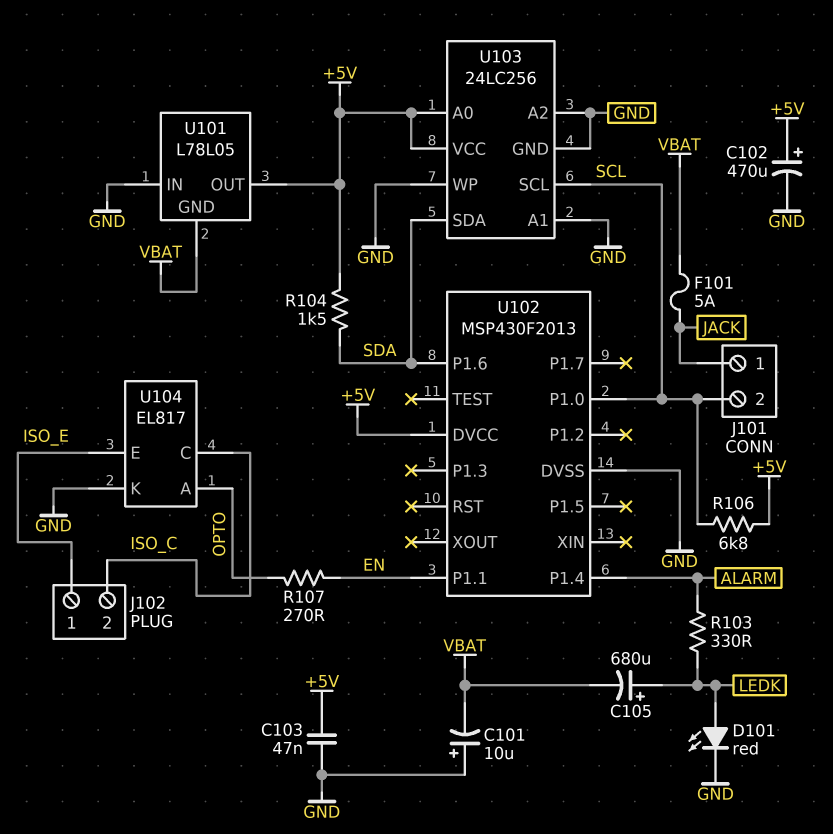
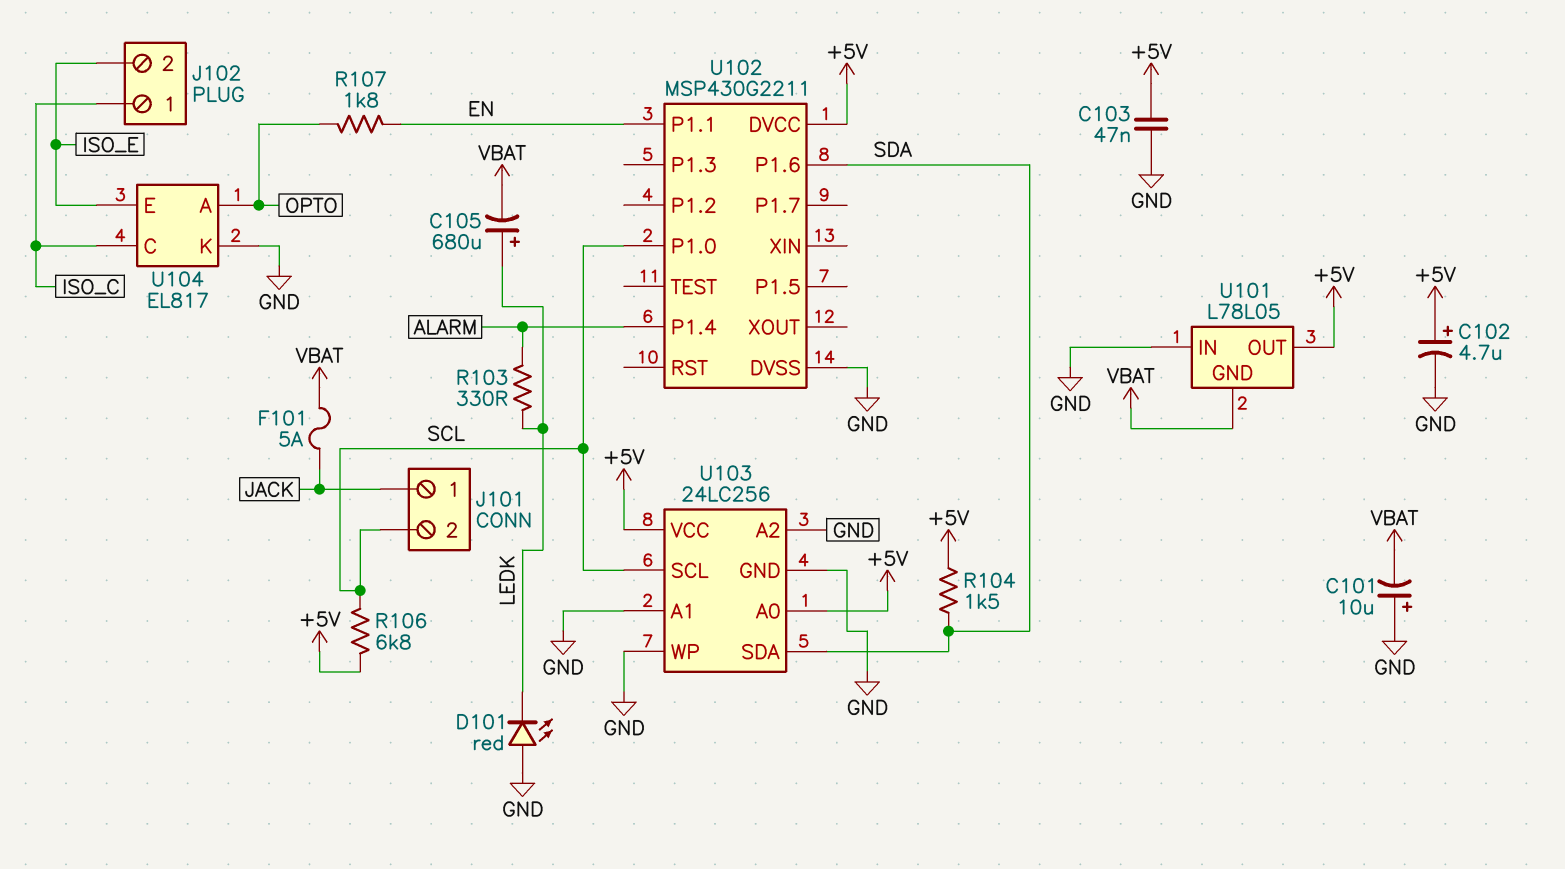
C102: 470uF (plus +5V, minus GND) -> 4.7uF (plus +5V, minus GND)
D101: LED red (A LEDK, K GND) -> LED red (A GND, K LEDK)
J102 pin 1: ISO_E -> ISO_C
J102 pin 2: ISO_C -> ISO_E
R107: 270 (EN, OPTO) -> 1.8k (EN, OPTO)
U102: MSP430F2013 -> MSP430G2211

--

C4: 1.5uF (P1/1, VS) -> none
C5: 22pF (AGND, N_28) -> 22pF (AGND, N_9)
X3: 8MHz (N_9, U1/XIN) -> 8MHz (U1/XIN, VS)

• Activity: Word for word, restate the lines of the data above that fall between the line holding "J102 pin 2: ISO_C -> ISO_E" and the line holding "U102: MSP430F2013 -> MSP430G2211", inclusive, and no other lines.

• Exercise solution:
J102 pin 2: ISO_C -> ISO_E
R107: 270 (EN, OPTO) -> 1.8k (EN, OPTO)
U102: MSP430F2013 -> MSP430G2211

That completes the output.